Look below for the line containing "camera: 125 degrees right, 5 degrees down" and the line containing "(144, 294) = (327, 597): grey", then set down both and every line between them exactly, without pictures.

Object state comparisons
####################
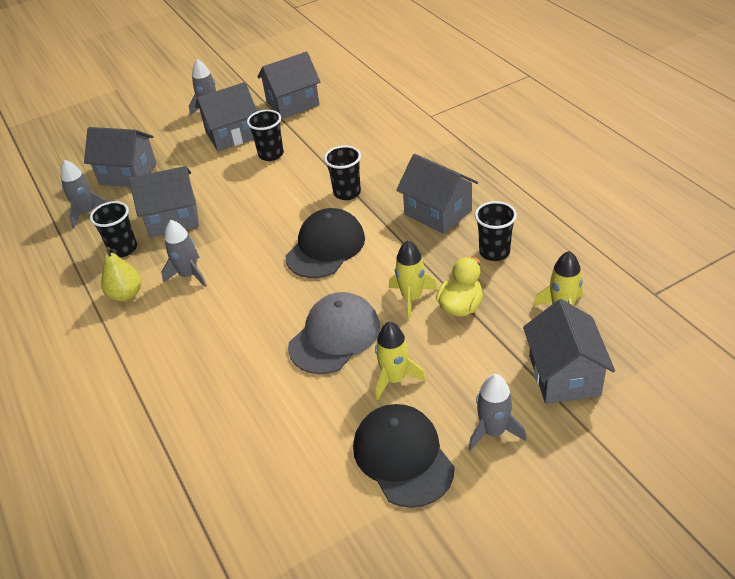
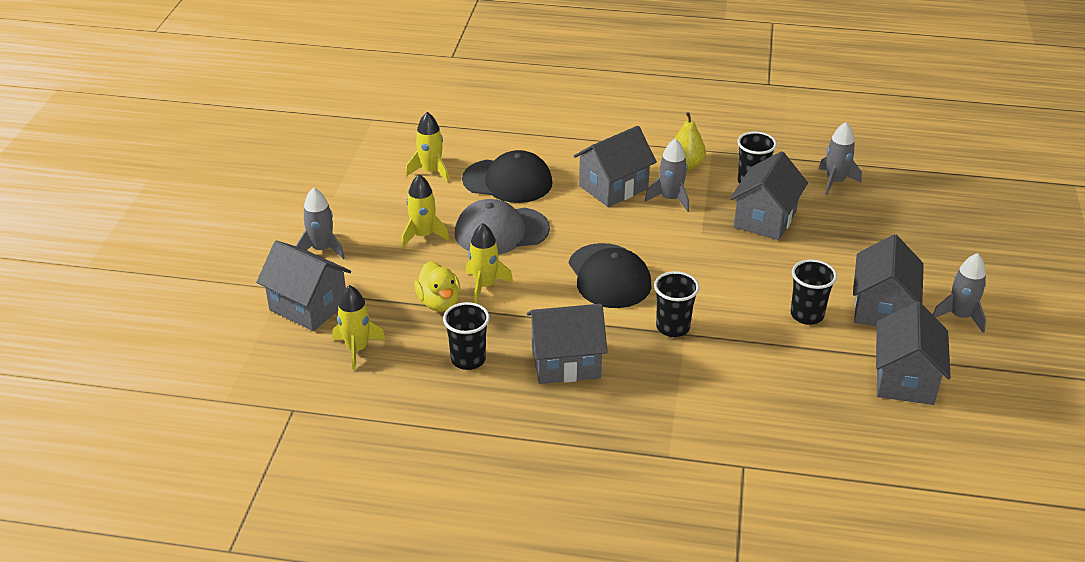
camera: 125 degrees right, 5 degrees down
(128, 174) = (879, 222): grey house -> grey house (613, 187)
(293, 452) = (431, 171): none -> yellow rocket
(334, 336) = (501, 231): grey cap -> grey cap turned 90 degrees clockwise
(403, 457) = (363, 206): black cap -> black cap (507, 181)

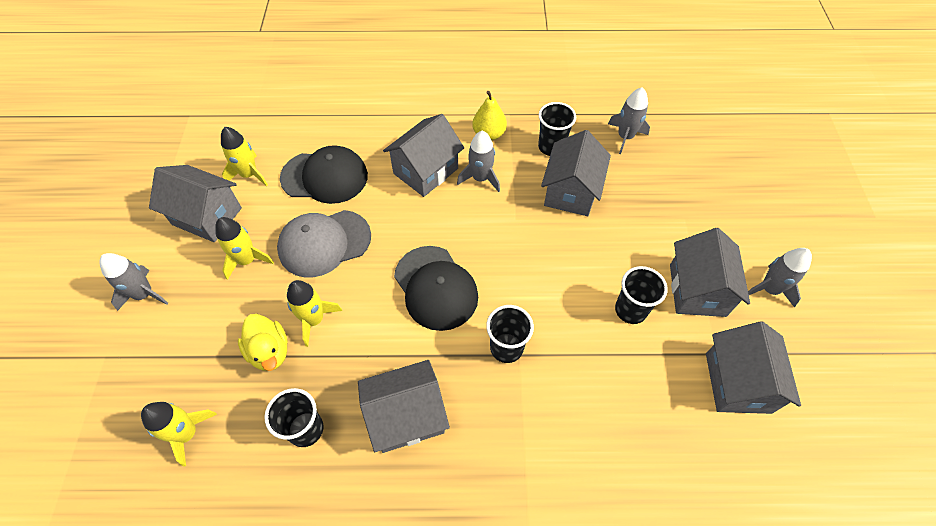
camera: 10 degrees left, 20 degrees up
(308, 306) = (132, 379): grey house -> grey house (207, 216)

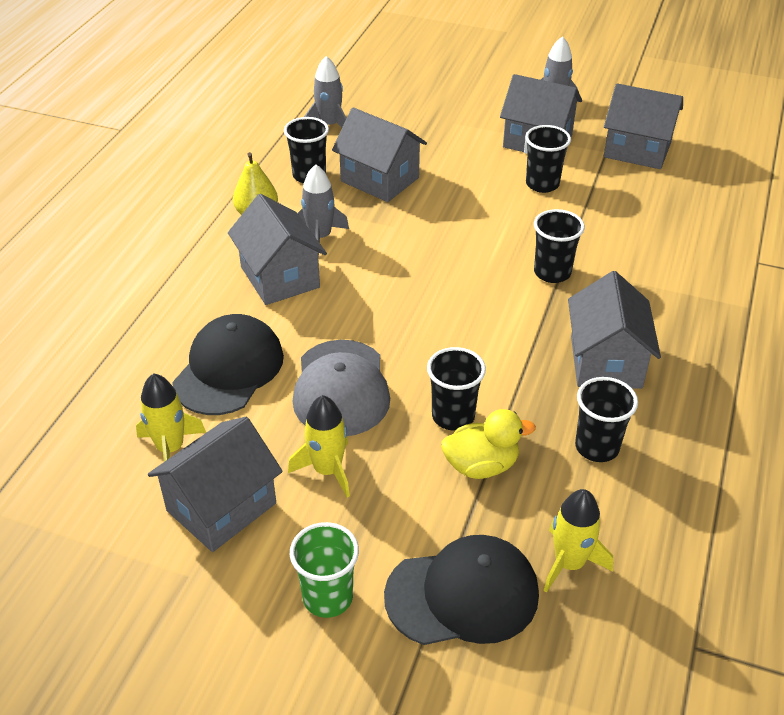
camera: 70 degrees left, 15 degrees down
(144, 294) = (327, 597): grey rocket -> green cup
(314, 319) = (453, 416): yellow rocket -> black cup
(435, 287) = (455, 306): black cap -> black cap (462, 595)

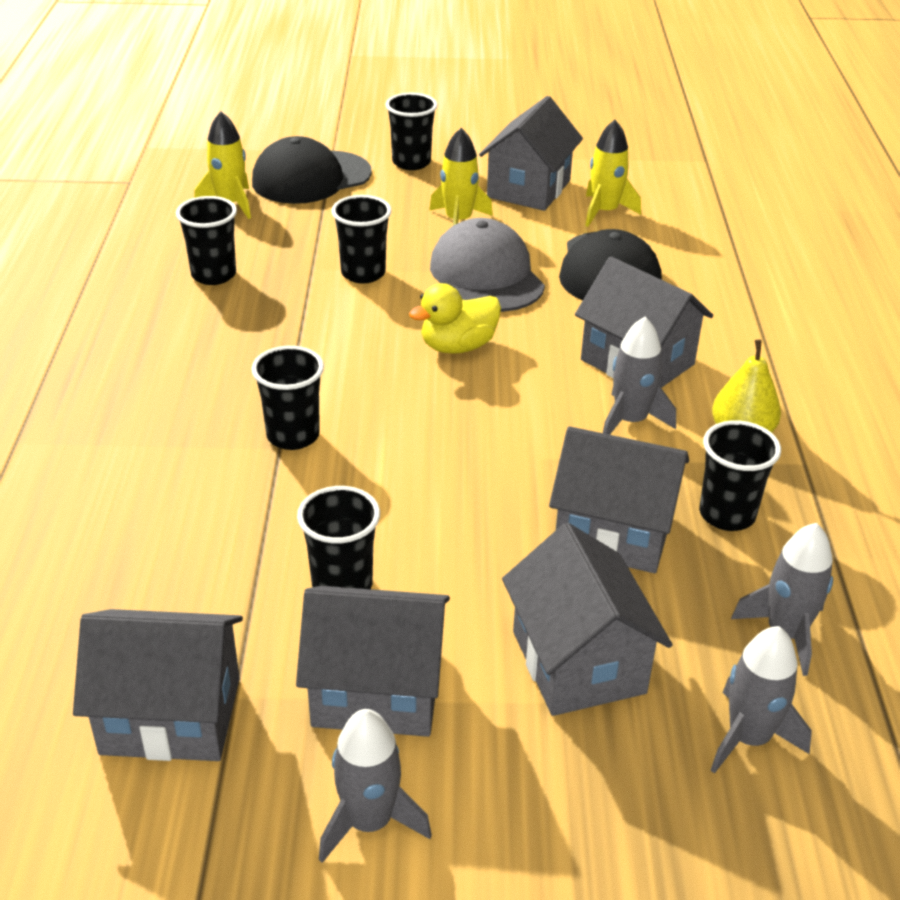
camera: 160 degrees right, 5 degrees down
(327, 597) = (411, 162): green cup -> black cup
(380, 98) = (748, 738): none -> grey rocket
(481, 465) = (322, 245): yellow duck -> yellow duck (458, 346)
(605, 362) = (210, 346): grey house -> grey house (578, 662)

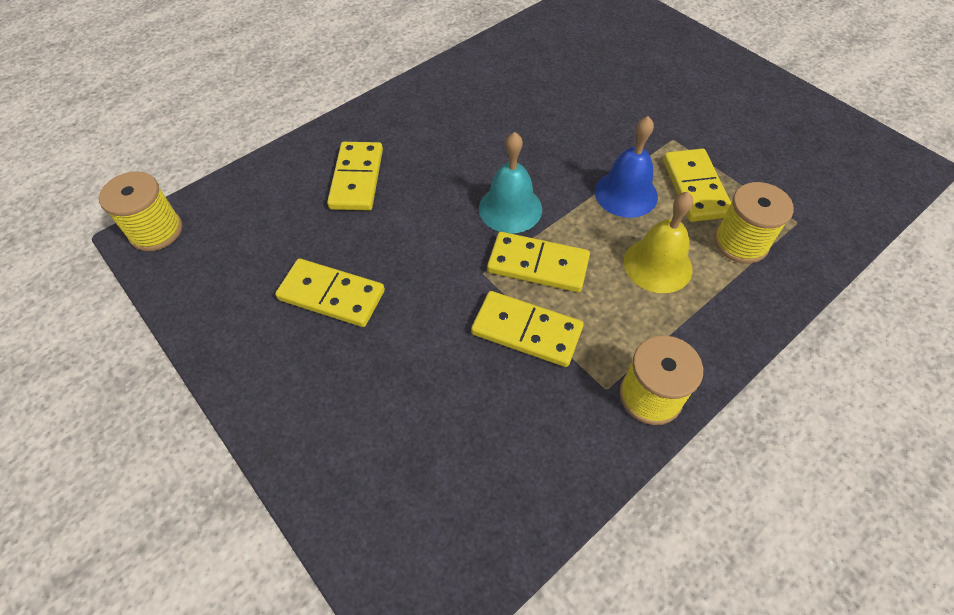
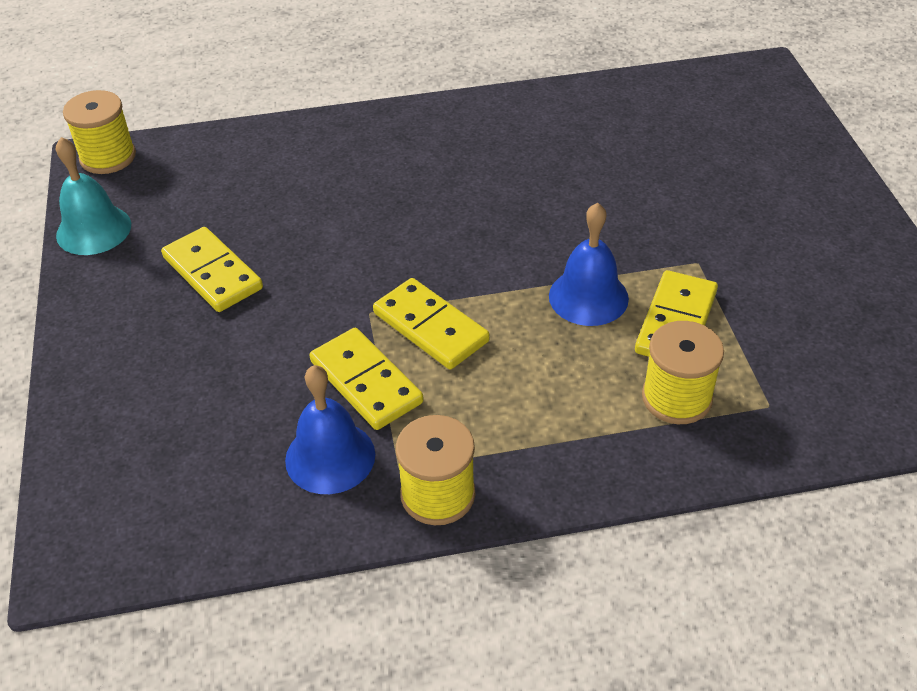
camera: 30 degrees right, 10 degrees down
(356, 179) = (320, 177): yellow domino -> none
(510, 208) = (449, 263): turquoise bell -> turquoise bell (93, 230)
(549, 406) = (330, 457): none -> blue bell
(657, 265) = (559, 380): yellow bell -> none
####################
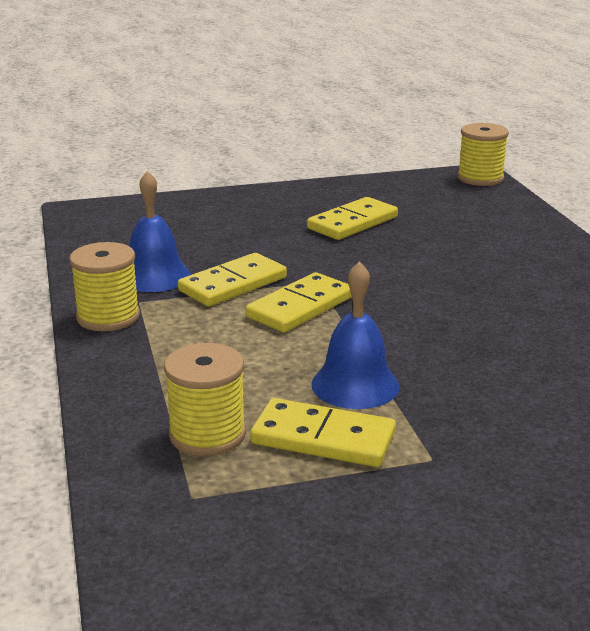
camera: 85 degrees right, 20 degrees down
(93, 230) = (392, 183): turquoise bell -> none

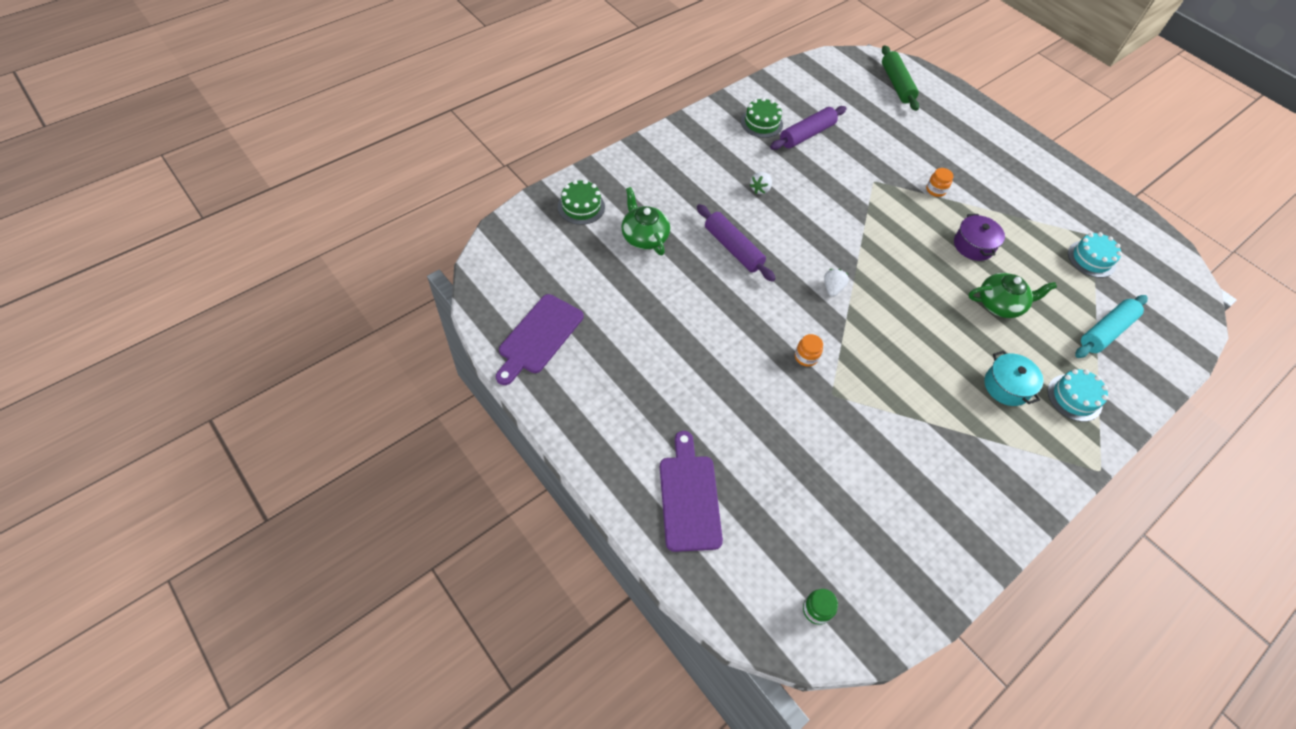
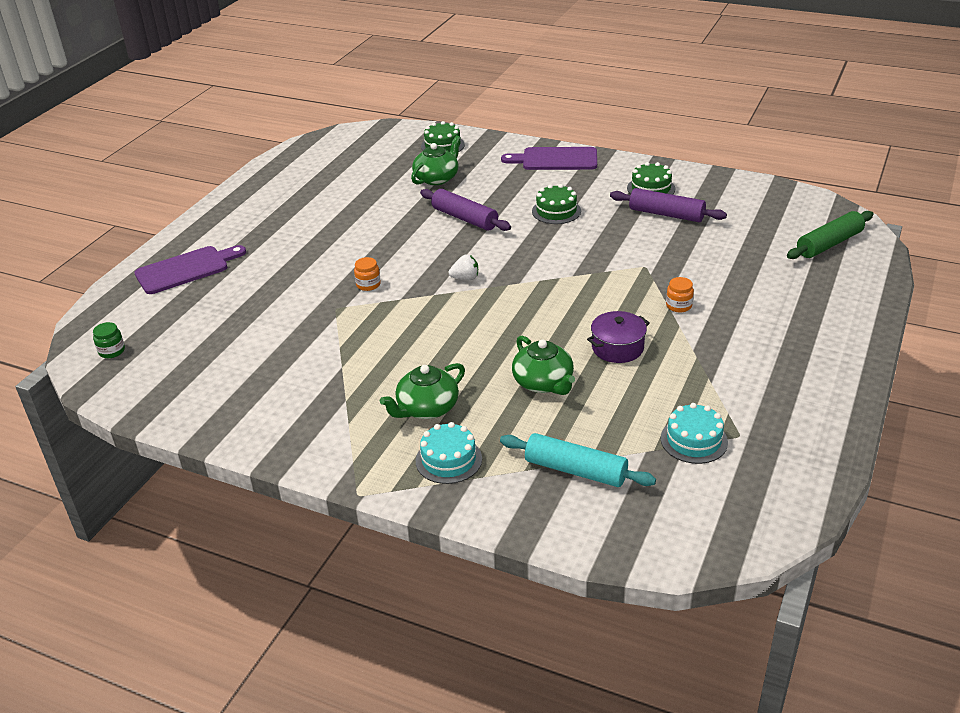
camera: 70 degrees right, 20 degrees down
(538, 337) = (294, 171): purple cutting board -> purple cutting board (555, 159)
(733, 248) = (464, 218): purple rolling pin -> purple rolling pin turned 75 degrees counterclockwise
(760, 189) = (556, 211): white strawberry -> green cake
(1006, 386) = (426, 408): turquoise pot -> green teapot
####################
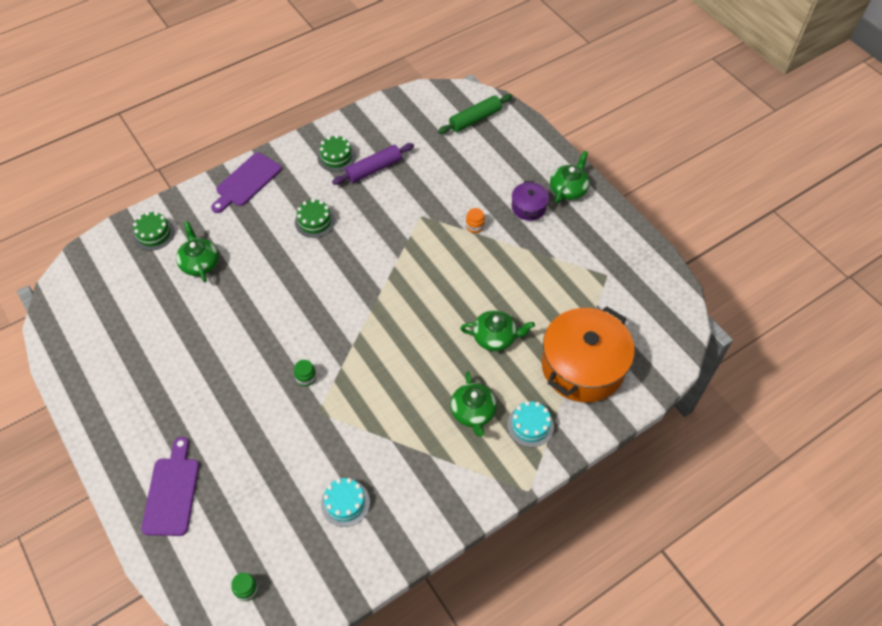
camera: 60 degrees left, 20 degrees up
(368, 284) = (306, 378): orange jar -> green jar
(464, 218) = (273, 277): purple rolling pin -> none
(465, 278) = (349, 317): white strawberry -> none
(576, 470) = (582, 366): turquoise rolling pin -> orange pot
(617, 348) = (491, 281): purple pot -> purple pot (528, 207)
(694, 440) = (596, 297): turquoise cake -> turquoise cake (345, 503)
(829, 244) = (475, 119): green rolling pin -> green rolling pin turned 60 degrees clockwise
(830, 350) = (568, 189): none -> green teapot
####################
§ **RESULT BELOW**:
camera: 125 degrees right, 5 degrees down
(128, 174) = (879, 222): grey house -> grey house (613, 187)
(293, 452) = (431, 171): none -> yellow rocket
(334, 336) = (501, 231): grey cap -> grey cap turned 90 degrees clockwise
(403, 457) = (363, 206): black cap -> black cap (507, 181)

camera: 10 degrees left, 20 degrees up
(308, 306) = (132, 379): grey house -> grey house (207, 216)

camera: 70 degrees left, 15 degrees down
(144, 294) = (327, 597): grey rocket -> green cup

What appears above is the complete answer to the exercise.